» WHAT TO DO
Check every line below for the string "road", and copy the lines that contain it.

» PROVIDED DATA
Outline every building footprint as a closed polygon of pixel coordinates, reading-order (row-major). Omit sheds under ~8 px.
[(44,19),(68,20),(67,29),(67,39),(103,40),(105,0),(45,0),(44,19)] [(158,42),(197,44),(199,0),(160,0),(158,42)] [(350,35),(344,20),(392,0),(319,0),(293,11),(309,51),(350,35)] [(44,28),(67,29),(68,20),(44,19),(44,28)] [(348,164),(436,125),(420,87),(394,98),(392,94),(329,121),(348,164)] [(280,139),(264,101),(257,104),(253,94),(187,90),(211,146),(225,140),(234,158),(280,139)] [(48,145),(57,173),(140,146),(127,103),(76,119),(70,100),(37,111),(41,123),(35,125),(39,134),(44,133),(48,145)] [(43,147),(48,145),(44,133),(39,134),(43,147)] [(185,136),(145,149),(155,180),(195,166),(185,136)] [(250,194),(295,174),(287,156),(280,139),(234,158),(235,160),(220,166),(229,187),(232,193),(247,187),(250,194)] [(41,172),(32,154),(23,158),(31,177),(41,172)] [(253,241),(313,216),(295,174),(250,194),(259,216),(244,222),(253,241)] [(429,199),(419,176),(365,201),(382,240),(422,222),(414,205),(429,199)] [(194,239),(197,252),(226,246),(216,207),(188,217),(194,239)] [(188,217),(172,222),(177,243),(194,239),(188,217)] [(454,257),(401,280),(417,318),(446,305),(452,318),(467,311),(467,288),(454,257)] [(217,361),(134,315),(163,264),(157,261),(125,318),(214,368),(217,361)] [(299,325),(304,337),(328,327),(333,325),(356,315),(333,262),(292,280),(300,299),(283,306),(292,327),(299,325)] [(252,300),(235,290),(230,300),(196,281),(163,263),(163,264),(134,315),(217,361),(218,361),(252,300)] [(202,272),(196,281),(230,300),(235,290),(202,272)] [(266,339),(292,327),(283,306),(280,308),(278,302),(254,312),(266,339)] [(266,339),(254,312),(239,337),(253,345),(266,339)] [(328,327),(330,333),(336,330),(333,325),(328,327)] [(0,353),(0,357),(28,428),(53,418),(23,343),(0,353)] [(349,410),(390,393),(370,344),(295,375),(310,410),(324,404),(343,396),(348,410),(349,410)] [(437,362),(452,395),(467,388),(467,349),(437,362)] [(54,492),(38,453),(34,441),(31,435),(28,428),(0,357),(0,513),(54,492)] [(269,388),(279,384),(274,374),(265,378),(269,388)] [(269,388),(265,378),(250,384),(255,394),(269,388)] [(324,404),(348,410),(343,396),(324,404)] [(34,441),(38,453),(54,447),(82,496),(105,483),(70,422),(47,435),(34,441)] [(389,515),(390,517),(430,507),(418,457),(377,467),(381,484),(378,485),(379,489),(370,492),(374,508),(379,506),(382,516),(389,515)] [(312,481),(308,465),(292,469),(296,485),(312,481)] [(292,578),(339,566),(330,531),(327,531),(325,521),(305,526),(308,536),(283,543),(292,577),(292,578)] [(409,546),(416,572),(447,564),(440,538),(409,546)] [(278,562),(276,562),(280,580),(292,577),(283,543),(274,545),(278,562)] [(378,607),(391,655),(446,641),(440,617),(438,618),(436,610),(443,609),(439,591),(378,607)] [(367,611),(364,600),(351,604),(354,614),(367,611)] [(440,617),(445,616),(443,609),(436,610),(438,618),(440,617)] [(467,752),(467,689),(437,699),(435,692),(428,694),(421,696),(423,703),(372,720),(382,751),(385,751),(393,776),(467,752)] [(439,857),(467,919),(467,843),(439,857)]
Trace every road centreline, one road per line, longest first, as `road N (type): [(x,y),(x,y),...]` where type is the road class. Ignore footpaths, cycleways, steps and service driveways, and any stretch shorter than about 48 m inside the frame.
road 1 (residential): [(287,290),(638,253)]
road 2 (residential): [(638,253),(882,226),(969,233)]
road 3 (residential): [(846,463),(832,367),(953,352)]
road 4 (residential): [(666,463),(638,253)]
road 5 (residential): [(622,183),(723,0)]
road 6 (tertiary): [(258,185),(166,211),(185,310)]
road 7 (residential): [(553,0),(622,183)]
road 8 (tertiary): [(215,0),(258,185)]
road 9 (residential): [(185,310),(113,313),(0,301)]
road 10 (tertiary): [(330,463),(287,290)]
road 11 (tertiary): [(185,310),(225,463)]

» SOLUTION
Trace every road centreline, one road per line, longest first, as `road N (type): [(x,y),(x,y),...]` where type is the road class. Ignore footpaths, cycleways, steps and service driveways, and any stretch shorter than about 48 m inside the frame.
road 1 (residential): [(287,290),(638,253)]
road 2 (residential): [(638,253),(882,226),(969,233)]
road 3 (residential): [(846,463),(832,367),(953,352)]
road 4 (residential): [(666,463),(638,253)]
road 5 (residential): [(622,183),(723,0)]
road 6 (tertiary): [(258,185),(166,211),(185,310)]
road 7 (residential): [(553,0),(622,183)]
road 8 (tertiary): [(215,0),(258,185)]
road 9 (residential): [(185,310),(113,313),(0,301)]
road 10 (tertiary): [(330,463),(287,290)]
road 11 (tertiary): [(185,310),(225,463)]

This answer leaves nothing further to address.